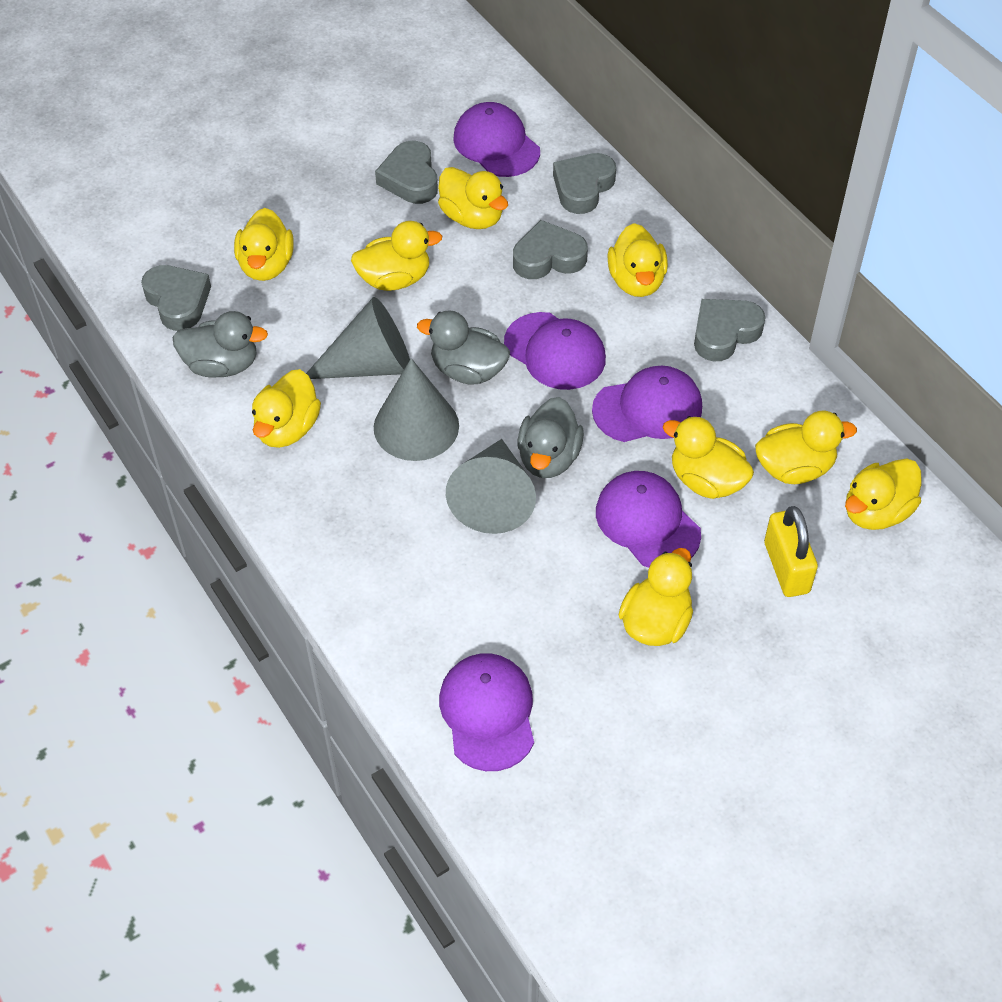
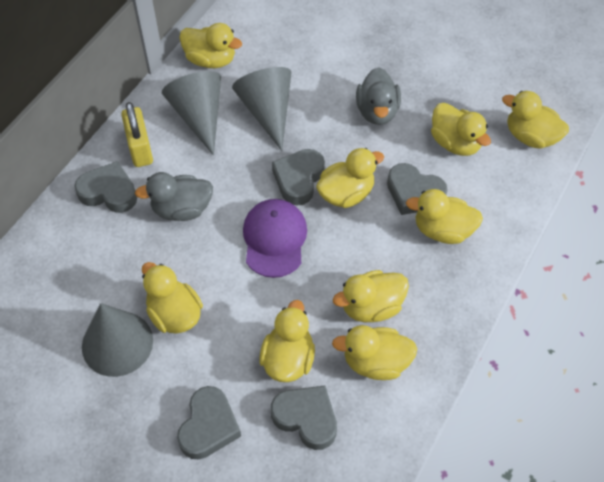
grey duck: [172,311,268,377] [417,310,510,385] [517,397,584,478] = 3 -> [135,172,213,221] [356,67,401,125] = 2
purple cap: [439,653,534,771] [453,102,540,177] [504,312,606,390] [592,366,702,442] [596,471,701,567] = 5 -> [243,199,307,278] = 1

━━━━━━━━━━━━━━━━━━━━━━━━━━━━━━

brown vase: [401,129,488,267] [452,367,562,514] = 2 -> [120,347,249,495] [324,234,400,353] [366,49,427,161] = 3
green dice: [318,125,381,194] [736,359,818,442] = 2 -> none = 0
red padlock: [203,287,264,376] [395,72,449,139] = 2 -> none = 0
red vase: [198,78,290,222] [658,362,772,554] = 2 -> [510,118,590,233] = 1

━━━━━━━━━━━━━━━━━━━━━━━━━━━━━━

• BRIEF: Everything from the line containing "brown vase: [401,129,488,267]" through the line containing "red vase: [198,78,290,222]" in the material above should be retyped exactly, both ends included, and nothing more.

• TASK RESPONSE:
brown vase: [401,129,488,267] [452,367,562,514] = 2 -> [120,347,249,495] [324,234,400,353] [366,49,427,161] = 3
green dice: [318,125,381,194] [736,359,818,442] = 2 -> none = 0
red padlock: [203,287,264,376] [395,72,449,139] = 2 -> none = 0
red vase: [198,78,290,222] [658,362,772,554] = 2 -> [510,118,590,233] = 1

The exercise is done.